Brief: Search the data for the string "AGND" and extract every line where it appears.

(Recorded data)
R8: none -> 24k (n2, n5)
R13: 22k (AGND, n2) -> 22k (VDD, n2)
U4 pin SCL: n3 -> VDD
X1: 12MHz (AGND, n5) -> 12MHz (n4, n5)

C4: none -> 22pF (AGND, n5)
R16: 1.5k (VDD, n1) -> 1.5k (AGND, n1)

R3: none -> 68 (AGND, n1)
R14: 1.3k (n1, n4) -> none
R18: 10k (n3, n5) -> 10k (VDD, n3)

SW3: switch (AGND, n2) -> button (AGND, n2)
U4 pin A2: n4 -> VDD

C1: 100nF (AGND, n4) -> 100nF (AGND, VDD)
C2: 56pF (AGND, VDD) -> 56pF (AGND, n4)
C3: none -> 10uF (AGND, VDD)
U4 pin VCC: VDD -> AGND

Output for this exercise:
R13: 22k (AGND, n2) -> 22k (VDD, n2)
X1: 12MHz (AGND, n5) -> 12MHz (n4, n5)
C4: none -> 22pF (AGND, n5)
R16: 1.5k (VDD, n1) -> 1.5k (AGND, n1)
R3: none -> 68 (AGND, n1)
SW3: switch (AGND, n2) -> button (AGND, n2)
C1: 100nF (AGND, n4) -> 100nF (AGND, VDD)
C2: 56pF (AGND, VDD) -> 56pF (AGND, n4)
C3: none -> 10uF (AGND, VDD)
U4 pin VCC: VDD -> AGND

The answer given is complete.